Exercise data —
□ □ □ □ □

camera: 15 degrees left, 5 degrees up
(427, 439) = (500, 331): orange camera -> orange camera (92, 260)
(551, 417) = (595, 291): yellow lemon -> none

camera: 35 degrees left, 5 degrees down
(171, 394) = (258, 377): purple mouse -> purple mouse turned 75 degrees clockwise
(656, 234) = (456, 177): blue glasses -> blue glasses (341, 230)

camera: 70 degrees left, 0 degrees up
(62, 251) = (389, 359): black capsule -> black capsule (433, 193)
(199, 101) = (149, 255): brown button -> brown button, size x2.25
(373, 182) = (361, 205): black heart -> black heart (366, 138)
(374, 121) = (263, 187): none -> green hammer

□ □ □ □ □

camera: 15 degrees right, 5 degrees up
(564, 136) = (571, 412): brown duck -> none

□ □ □ □ □

Take exactly the lines from the one containing "(656, 234) = (456, 177): blue" through the one containing "(374, 121) = (263, 187): none -> green hammer" in the data above, and output them with nothing added.

Output for this exercise —
(656, 234) = (456, 177): blue glasses -> blue glasses (341, 230)

camera: 70 degrees left, 0 degrees up
(62, 251) = (389, 359): black capsule -> black capsule (433, 193)
(199, 101) = (149, 255): brown button -> brown button, size x2.25
(373, 182) = (361, 205): black heart -> black heart (366, 138)
(374, 121) = (263, 187): none -> green hammer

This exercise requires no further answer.